TASK PROMPT: Reproduce the full set of records verbatim.

(Beginning of RECORDS)

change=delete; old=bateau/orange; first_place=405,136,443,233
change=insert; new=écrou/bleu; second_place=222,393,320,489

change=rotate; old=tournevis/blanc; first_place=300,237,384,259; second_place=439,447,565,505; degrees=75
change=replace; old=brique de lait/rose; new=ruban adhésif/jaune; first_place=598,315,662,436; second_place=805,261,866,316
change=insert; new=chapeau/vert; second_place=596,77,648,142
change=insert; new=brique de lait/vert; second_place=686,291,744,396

(End of RECORDS)

TASK ANSWER:
change=delete; old=bateau/orange; first_place=405,136,443,233
change=insert; new=écrou/bleu; second_place=222,393,320,489

change=rotate; old=tournevis/blanc; first_place=300,237,384,259; second_place=439,447,565,505; degrees=75
change=replace; old=brique de lait/rose; new=ruban adhésif/jaune; first_place=598,315,662,436; second_place=805,261,866,316
change=insert; new=chapeau/vert; second_place=596,77,648,142
change=insert; new=brique de lait/vert; second_place=686,291,744,396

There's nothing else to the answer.